Given data

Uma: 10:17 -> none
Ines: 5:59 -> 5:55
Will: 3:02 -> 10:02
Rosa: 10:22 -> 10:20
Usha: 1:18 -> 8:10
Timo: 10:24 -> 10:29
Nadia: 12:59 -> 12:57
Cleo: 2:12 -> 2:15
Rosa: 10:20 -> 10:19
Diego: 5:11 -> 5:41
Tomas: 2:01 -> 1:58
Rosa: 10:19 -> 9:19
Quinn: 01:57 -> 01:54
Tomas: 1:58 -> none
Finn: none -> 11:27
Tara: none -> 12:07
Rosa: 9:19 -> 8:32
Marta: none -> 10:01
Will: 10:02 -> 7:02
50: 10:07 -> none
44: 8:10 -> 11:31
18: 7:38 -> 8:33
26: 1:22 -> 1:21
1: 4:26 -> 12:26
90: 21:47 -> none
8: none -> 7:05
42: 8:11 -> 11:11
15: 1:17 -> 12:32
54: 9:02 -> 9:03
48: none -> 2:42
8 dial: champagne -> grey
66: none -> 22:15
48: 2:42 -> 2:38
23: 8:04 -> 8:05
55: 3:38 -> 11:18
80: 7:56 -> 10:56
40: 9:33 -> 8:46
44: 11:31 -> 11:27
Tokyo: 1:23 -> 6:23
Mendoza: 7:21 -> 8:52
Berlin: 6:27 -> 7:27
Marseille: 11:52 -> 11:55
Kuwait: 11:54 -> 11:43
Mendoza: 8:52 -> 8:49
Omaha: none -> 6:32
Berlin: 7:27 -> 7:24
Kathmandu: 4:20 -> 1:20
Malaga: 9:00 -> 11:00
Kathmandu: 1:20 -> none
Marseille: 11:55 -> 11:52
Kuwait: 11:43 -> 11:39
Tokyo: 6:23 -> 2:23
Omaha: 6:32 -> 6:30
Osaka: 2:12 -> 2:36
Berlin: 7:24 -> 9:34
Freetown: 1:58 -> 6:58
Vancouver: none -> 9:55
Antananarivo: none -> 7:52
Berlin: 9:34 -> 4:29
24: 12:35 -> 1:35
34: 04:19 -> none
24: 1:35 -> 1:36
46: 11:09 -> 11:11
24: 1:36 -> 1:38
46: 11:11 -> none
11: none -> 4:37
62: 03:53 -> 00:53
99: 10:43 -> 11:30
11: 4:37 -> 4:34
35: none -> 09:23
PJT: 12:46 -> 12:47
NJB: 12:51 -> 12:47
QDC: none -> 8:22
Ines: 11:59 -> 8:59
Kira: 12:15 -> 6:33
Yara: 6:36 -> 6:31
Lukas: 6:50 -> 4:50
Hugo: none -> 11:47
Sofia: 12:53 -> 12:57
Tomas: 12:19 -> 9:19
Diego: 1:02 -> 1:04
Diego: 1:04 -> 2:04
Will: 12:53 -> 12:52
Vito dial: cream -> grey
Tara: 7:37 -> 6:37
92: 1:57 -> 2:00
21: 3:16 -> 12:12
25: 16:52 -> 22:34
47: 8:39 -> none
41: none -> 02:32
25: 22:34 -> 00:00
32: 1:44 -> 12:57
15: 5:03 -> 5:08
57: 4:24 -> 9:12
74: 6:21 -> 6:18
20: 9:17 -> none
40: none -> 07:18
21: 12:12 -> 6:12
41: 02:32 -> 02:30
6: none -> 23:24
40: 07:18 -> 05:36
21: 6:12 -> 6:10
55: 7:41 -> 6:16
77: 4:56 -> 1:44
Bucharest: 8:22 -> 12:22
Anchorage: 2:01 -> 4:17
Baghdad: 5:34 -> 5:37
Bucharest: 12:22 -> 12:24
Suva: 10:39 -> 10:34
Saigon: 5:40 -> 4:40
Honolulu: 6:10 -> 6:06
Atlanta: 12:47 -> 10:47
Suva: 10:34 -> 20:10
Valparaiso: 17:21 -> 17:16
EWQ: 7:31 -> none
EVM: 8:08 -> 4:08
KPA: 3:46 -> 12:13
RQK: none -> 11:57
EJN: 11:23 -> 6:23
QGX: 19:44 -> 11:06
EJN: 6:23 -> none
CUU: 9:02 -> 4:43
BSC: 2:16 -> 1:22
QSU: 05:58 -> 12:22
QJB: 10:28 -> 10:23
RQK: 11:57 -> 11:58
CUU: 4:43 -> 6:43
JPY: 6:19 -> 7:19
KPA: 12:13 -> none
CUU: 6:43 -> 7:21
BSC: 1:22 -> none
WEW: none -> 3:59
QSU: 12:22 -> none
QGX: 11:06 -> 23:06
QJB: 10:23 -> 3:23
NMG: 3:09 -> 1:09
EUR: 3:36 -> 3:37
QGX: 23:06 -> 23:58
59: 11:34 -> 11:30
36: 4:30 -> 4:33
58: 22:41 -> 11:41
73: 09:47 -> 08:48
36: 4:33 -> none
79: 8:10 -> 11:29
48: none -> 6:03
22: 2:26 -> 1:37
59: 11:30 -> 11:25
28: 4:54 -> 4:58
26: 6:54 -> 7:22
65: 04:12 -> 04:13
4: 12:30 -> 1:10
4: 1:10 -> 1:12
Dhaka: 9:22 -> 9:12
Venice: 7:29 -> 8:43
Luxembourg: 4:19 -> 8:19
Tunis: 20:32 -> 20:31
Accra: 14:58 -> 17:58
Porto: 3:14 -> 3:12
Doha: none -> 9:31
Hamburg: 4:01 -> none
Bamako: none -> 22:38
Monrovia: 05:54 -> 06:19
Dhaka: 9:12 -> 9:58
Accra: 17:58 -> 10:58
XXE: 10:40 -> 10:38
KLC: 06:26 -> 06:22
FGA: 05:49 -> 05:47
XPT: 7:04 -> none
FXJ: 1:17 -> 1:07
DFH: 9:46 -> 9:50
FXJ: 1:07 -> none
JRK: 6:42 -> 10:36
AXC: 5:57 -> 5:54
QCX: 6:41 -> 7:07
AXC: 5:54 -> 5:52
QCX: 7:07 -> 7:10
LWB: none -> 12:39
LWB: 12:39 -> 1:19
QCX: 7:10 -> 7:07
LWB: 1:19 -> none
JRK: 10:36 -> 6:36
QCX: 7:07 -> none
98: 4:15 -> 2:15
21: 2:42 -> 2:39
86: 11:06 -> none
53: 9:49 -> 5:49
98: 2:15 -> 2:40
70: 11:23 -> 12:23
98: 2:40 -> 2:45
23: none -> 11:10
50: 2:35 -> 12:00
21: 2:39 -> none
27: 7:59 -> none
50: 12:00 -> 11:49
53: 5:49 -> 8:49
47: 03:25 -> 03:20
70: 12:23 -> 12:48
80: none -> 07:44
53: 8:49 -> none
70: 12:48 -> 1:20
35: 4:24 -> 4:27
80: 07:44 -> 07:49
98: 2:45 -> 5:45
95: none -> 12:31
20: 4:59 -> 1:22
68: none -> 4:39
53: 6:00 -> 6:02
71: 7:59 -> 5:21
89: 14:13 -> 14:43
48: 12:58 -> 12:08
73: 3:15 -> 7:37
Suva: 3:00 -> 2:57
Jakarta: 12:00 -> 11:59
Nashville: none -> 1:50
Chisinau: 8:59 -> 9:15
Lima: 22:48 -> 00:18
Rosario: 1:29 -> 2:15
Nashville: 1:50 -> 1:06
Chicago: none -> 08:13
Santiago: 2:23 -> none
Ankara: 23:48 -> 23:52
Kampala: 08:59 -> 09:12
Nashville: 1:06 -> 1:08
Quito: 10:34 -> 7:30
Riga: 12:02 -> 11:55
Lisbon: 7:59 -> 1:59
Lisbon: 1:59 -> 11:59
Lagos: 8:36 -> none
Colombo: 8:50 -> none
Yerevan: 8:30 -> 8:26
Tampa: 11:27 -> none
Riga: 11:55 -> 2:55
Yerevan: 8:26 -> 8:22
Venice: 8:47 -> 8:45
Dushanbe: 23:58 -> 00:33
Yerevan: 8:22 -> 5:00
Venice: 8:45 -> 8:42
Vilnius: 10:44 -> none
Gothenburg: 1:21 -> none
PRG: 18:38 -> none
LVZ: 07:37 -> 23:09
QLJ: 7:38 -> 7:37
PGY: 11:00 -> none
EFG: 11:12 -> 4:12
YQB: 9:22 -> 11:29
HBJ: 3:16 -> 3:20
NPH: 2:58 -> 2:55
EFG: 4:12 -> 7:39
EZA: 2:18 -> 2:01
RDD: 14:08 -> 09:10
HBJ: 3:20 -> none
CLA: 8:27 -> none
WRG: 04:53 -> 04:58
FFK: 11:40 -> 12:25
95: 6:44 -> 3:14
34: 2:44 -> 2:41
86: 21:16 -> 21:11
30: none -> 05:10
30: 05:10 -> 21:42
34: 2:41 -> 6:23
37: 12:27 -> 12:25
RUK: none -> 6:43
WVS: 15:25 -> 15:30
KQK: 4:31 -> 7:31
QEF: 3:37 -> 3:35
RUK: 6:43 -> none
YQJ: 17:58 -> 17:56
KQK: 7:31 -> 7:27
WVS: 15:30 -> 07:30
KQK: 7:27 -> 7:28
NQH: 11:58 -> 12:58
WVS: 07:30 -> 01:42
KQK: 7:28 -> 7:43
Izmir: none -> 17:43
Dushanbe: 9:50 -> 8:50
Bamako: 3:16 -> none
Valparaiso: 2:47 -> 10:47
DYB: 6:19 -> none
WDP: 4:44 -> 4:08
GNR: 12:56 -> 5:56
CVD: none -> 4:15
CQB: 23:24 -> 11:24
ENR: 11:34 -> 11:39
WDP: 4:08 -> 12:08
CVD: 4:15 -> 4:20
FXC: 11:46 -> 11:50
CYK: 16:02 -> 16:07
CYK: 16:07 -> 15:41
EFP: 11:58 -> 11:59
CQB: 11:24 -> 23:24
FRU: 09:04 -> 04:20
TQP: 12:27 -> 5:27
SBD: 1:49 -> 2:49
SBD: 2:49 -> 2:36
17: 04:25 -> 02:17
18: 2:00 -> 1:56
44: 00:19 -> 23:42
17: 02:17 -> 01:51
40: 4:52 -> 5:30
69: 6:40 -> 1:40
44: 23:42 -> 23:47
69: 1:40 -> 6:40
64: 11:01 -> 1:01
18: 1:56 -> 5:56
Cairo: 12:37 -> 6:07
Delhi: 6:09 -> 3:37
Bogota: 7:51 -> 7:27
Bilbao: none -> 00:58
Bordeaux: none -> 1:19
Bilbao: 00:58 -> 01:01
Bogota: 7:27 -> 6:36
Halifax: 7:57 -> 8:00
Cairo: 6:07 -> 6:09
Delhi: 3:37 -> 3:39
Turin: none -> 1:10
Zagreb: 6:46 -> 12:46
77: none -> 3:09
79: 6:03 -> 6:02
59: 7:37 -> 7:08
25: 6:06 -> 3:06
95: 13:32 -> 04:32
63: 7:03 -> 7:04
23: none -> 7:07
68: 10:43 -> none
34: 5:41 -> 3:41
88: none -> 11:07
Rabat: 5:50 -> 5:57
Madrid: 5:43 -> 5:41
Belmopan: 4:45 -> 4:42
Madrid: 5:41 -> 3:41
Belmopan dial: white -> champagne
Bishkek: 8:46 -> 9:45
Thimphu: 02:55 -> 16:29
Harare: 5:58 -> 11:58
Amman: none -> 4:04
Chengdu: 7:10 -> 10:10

Task objective
Lay out the items from the first line through the line containing "8 dial: champagne -> grey", inclusive, as a Markdown table with the columns Row and Item Line, omitting any blank lines.

Answer below
| Row | Item Line |
|---|---|
| 1 | Uma: 10:17 -> none |
| 2 | Ines: 5:59 -> 5:55 |
| 3 | Will: 3:02 -> 10:02 |
| 4 | Rosa: 10:22 -> 10:20 |
| 5 | Usha: 1:18 -> 8:10 |
| 6 | Timo: 10:24 -> 10:29 |
| 7 | Nadia: 12:59 -> 12:57 |
| 8 | Cleo: 2:12 -> 2:15 |
| 9 | Rosa: 10:20 -> 10:19 |
| 10 | Diego: 5:11 -> 5:41 |
| 11 | Tomas: 2:01 -> 1:58 |
| 12 | Rosa: 10:19 -> 9:19 |
| 13 | Quinn: 01:57 -> 01:54 |
| 14 | Tomas: 1:58 -> none |
| 15 | Finn: none -> 11:27 |
| 16 | Tara: none -> 12:07 |
| 17 | Rosa: 9:19 -> 8:32 |
| 18 | Marta: none -> 10:01 |
| 19 | Will: 10:02 -> 7:02 |
| 20 | 50: 10:07 -> none |
| 21 | 44: 8:10 -> 11:31 |
| 22 | 18: 7:38 -> 8:33 |
| 23 | 26: 1:22 -> 1:21 |
| 24 | 1: 4:26 -> 12:26 |
| 25 | 90: 21:47 -> none |
| 26 | 8: none -> 7:05 |
| 27 | 42: 8:11 -> 11:11 |
| 28 | 15: 1:17 -> 12:32 |
| 29 | 54: 9:02 -> 9:03 |
| 30 | 48: none -> 2:42 |
| 31 | 8 dial: champagne -> grey |